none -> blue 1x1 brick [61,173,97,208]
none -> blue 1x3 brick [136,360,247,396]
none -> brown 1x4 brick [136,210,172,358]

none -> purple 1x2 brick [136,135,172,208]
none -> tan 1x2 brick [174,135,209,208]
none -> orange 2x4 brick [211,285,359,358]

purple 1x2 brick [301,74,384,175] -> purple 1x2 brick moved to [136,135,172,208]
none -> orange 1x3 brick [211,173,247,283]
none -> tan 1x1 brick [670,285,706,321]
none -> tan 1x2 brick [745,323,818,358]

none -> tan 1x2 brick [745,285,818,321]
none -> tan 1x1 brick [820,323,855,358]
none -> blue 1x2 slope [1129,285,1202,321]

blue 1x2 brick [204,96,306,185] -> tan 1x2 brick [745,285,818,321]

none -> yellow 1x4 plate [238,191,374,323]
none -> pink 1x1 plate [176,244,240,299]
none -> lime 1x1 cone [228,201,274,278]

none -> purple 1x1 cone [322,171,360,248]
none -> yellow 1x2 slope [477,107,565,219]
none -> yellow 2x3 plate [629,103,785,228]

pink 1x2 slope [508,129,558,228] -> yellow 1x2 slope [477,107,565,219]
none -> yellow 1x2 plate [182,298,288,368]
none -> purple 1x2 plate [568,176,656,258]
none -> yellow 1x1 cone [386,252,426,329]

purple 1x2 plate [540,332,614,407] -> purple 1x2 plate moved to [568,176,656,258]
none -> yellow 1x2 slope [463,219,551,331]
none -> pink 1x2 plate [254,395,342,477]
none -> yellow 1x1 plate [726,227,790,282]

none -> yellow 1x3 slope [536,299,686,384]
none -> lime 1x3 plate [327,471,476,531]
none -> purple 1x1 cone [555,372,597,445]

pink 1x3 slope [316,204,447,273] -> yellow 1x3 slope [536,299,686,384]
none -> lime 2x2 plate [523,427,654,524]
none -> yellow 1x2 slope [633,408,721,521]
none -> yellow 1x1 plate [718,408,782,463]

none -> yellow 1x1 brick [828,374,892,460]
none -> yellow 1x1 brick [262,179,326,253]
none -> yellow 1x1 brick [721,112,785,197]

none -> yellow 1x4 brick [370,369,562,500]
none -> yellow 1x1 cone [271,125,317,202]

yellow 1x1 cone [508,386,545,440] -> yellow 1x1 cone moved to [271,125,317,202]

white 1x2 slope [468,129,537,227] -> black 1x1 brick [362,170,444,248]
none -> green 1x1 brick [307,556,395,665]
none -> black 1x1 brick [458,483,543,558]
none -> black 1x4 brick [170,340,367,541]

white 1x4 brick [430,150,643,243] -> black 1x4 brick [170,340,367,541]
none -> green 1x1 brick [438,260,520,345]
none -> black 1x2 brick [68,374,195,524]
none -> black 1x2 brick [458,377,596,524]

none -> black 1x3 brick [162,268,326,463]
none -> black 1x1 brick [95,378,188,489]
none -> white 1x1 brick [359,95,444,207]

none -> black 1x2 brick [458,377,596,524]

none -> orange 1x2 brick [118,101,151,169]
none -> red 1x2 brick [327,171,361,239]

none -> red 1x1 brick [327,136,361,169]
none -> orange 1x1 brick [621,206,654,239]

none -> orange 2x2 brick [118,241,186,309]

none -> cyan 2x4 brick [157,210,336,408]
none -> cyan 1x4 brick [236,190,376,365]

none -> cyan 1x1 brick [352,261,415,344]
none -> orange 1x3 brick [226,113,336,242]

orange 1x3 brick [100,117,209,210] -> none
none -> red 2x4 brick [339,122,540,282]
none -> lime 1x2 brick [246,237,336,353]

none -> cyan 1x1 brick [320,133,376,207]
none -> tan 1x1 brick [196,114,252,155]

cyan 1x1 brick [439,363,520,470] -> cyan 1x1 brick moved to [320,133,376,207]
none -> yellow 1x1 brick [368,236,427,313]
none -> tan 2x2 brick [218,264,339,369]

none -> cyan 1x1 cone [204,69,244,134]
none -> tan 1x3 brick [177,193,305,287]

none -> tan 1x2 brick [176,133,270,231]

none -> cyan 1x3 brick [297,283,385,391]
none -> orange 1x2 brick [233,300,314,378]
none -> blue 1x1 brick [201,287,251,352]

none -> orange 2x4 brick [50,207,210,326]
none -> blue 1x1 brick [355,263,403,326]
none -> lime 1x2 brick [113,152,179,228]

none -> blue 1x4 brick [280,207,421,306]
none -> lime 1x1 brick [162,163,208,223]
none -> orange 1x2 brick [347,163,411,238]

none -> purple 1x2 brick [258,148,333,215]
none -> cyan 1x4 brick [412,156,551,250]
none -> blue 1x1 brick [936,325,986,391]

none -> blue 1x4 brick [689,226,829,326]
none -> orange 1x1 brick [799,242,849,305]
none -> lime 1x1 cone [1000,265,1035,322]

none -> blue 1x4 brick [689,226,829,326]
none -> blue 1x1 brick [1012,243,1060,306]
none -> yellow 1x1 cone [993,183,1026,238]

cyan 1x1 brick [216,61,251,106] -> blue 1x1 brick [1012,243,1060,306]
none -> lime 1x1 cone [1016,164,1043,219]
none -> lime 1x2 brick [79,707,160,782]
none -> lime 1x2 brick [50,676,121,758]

▬▬▬

Work required —
The answer is the run of lines above from the line containing "none -> purple 1x1 cone [322,171,360,248]" through the line containing "orange 1x3 brick [100,117,209,210] -> none", copied exactly and alone.

The completed task —
none -> purple 1x1 cone [322,171,360,248]
none -> yellow 1x2 slope [477,107,565,219]
none -> yellow 2x3 plate [629,103,785,228]

pink 1x2 slope [508,129,558,228] -> yellow 1x2 slope [477,107,565,219]
none -> yellow 1x2 plate [182,298,288,368]
none -> purple 1x2 plate [568,176,656,258]
none -> yellow 1x1 cone [386,252,426,329]

purple 1x2 plate [540,332,614,407] -> purple 1x2 plate moved to [568,176,656,258]
none -> yellow 1x2 slope [463,219,551,331]
none -> pink 1x2 plate [254,395,342,477]
none -> yellow 1x1 plate [726,227,790,282]

none -> yellow 1x3 slope [536,299,686,384]
none -> lime 1x3 plate [327,471,476,531]
none -> purple 1x1 cone [555,372,597,445]

pink 1x3 slope [316,204,447,273] -> yellow 1x3 slope [536,299,686,384]
none -> lime 2x2 plate [523,427,654,524]
none -> yellow 1x2 slope [633,408,721,521]
none -> yellow 1x1 plate [718,408,782,463]

none -> yellow 1x1 brick [828,374,892,460]
none -> yellow 1x1 brick [262,179,326,253]
none -> yellow 1x1 brick [721,112,785,197]

none -> yellow 1x4 brick [370,369,562,500]
none -> yellow 1x1 cone [271,125,317,202]

yellow 1x1 cone [508,386,545,440] -> yellow 1x1 cone moved to [271,125,317,202]

white 1x2 slope [468,129,537,227] -> black 1x1 brick [362,170,444,248]
none -> green 1x1 brick [307,556,395,665]
none -> black 1x1 brick [458,483,543,558]
none -> black 1x4 brick [170,340,367,541]

white 1x4 brick [430,150,643,243] -> black 1x4 brick [170,340,367,541]
none -> green 1x1 brick [438,260,520,345]
none -> black 1x2 brick [68,374,195,524]
none -> black 1x2 brick [458,377,596,524]

none -> black 1x3 brick [162,268,326,463]
none -> black 1x1 brick [95,378,188,489]
none -> white 1x1 brick [359,95,444,207]

none -> black 1x2 brick [458,377,596,524]

none -> orange 1x2 brick [118,101,151,169]
none -> red 1x2 brick [327,171,361,239]

none -> red 1x1 brick [327,136,361,169]
none -> orange 1x1 brick [621,206,654,239]

none -> orange 2x2 brick [118,241,186,309]

none -> cyan 2x4 brick [157,210,336,408]
none -> cyan 1x4 brick [236,190,376,365]

none -> cyan 1x1 brick [352,261,415,344]
none -> orange 1x3 brick [226,113,336,242]

orange 1x3 brick [100,117,209,210] -> none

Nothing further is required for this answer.